• YOUR INSTRUCTIONS: Going down the data below, set down exactly the line with "orange carrot: 3 -> 5" and each line after it through the line with "orange trophy: 4 -> 6"; no other lines.

• SOURCE DATA:
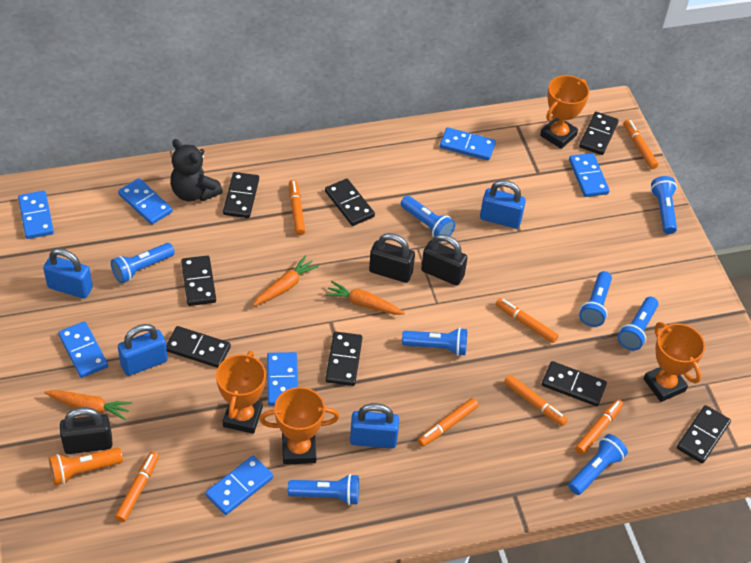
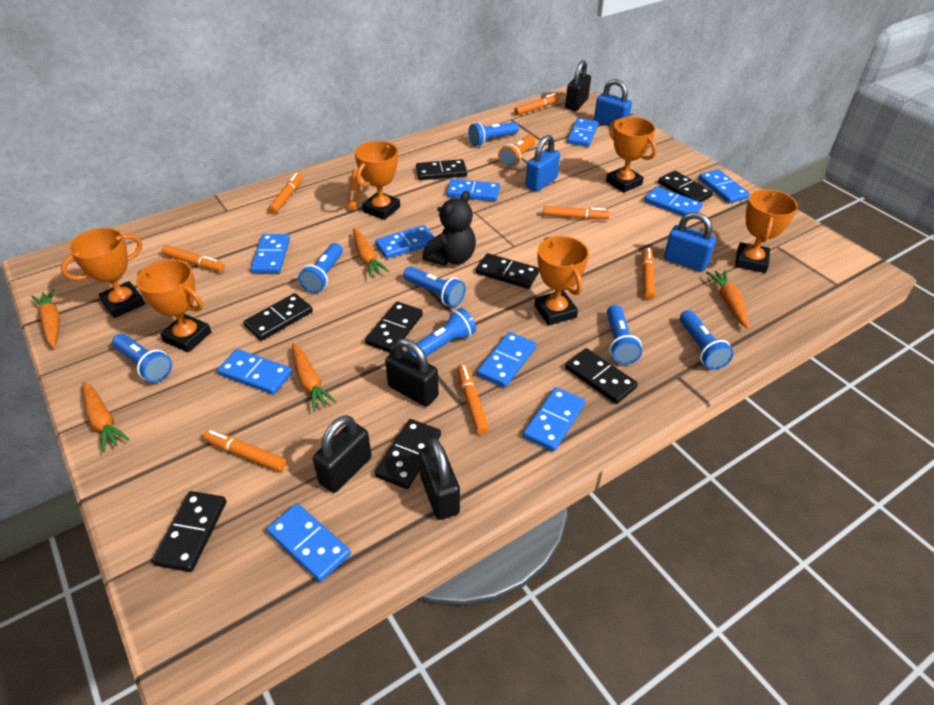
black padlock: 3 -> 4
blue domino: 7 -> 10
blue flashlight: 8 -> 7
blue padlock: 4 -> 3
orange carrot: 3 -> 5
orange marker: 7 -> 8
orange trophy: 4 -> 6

--

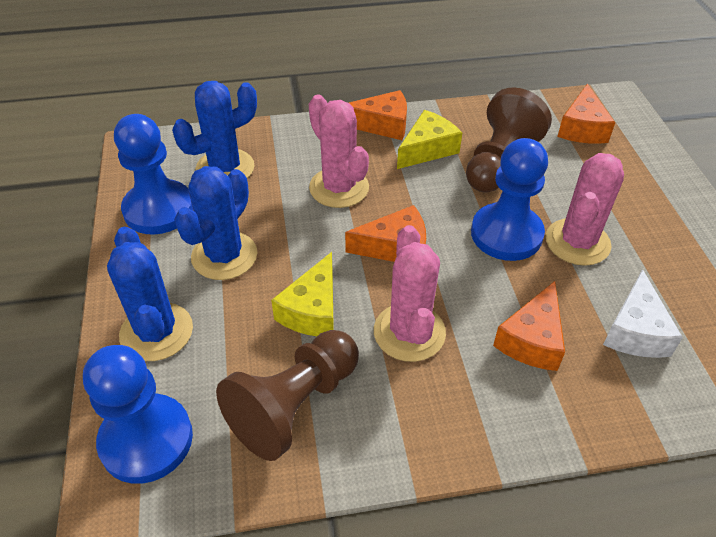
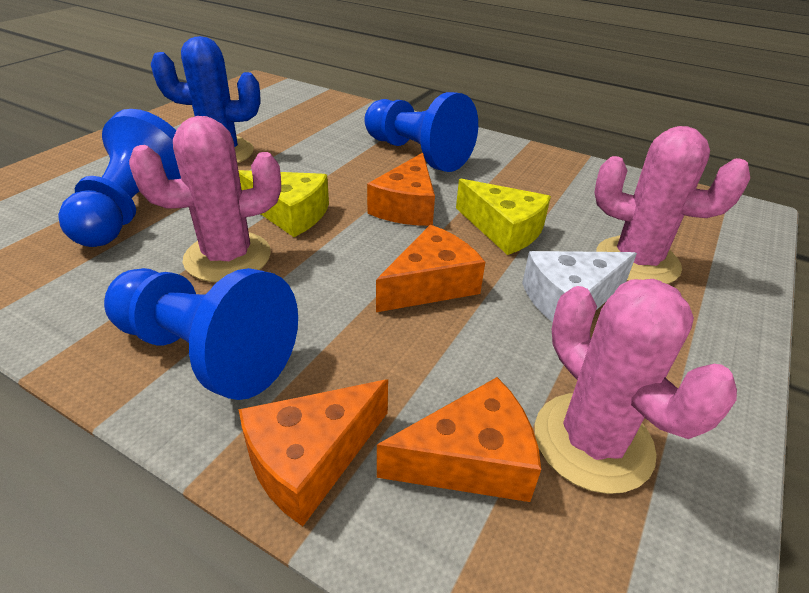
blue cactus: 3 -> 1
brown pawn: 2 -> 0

• OUTPUT OF THE EXERCISE:
orange carrot: 3 -> 5
orange marker: 7 -> 8
orange trophy: 4 -> 6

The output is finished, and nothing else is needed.